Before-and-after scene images
◆ ◆ ◆ ◆ ◆

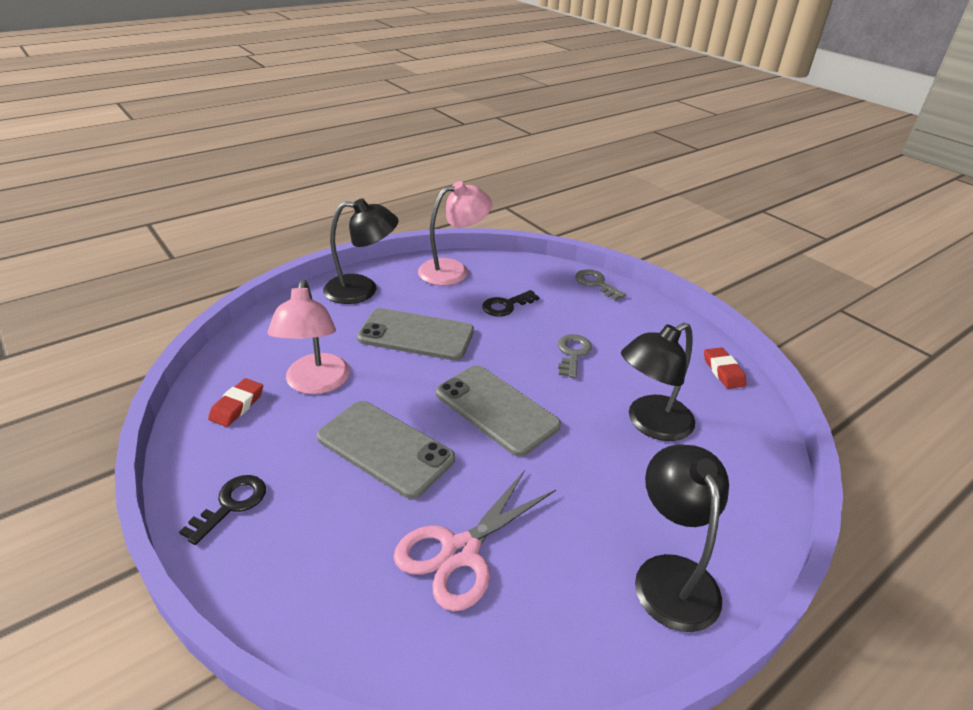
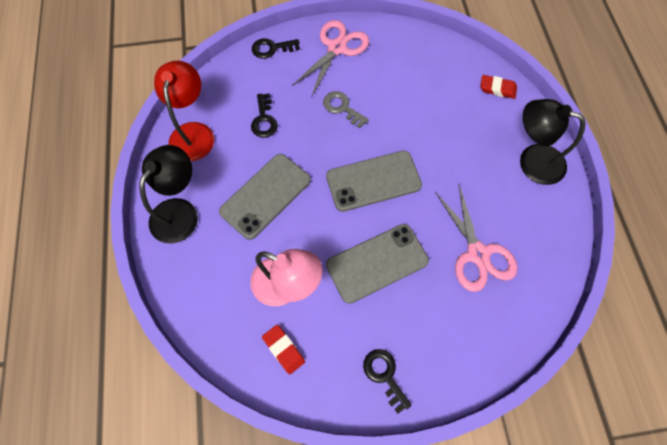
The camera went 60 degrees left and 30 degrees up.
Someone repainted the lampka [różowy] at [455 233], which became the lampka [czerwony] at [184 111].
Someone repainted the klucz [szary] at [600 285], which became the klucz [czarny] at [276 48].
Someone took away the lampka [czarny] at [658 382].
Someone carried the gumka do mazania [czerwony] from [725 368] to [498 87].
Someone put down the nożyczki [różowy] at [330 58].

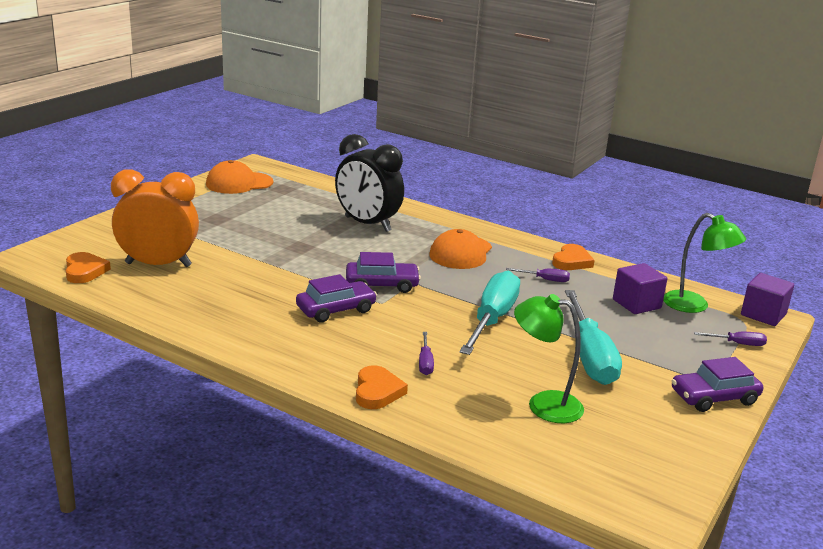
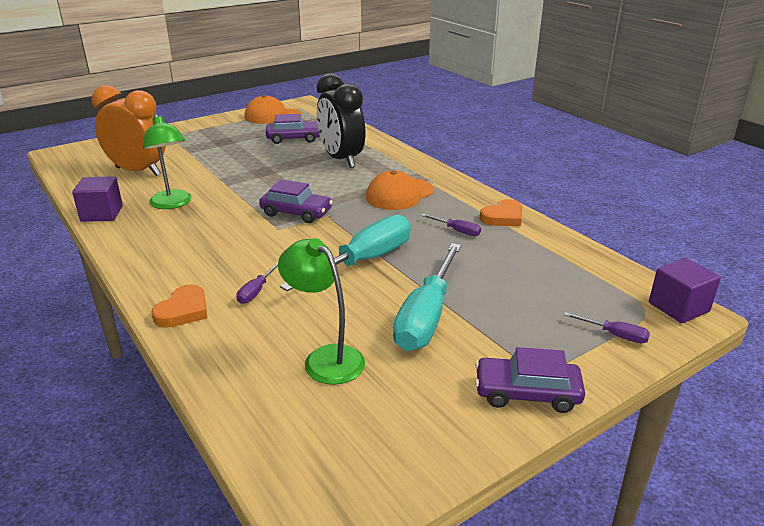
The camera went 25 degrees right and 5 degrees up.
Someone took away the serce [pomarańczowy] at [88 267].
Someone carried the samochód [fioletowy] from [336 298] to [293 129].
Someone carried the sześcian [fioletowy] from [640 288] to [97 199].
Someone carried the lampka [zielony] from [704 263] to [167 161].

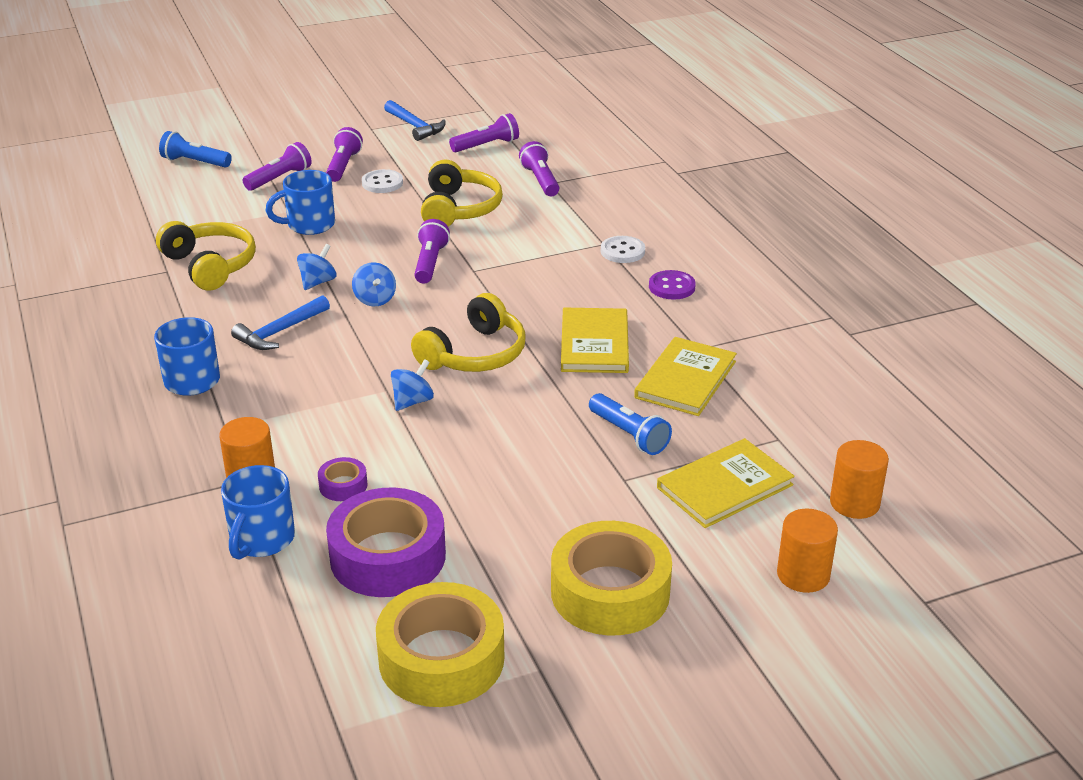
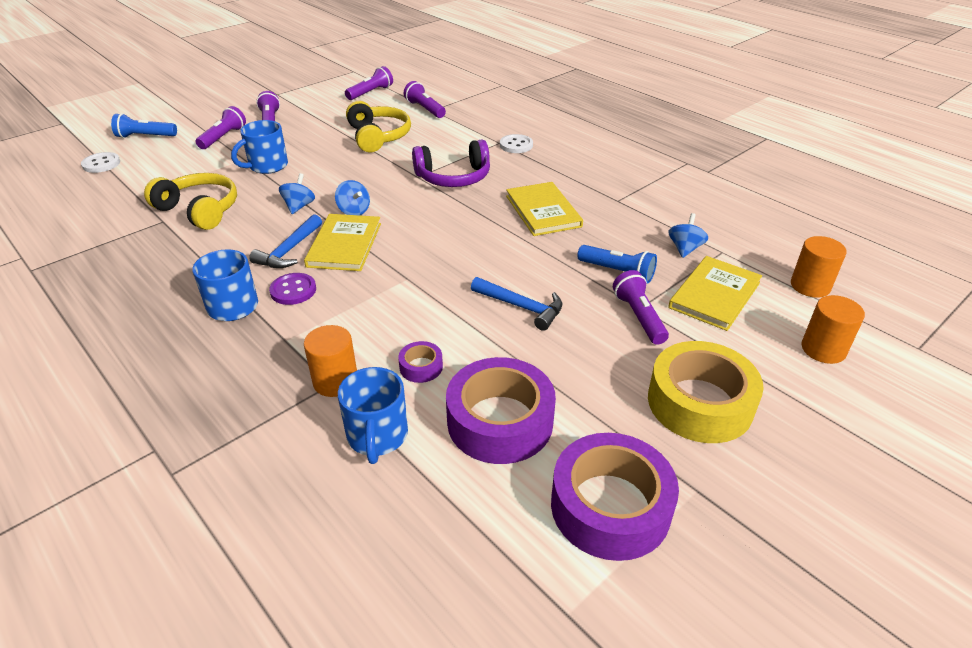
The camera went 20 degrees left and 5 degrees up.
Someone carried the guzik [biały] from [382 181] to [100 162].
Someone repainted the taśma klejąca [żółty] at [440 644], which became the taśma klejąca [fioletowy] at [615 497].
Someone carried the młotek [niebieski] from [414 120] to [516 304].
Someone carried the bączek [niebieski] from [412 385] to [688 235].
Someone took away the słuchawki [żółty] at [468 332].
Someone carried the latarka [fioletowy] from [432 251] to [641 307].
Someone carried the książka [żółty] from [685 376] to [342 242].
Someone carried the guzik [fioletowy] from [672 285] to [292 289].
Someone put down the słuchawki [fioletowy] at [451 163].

◆ ◆ ◆ ◆ ◆

* [What to work on]:
Looking at the records above, say how many lines hold the string "guzik". Write nothing but the number.

* [Written reply]:
2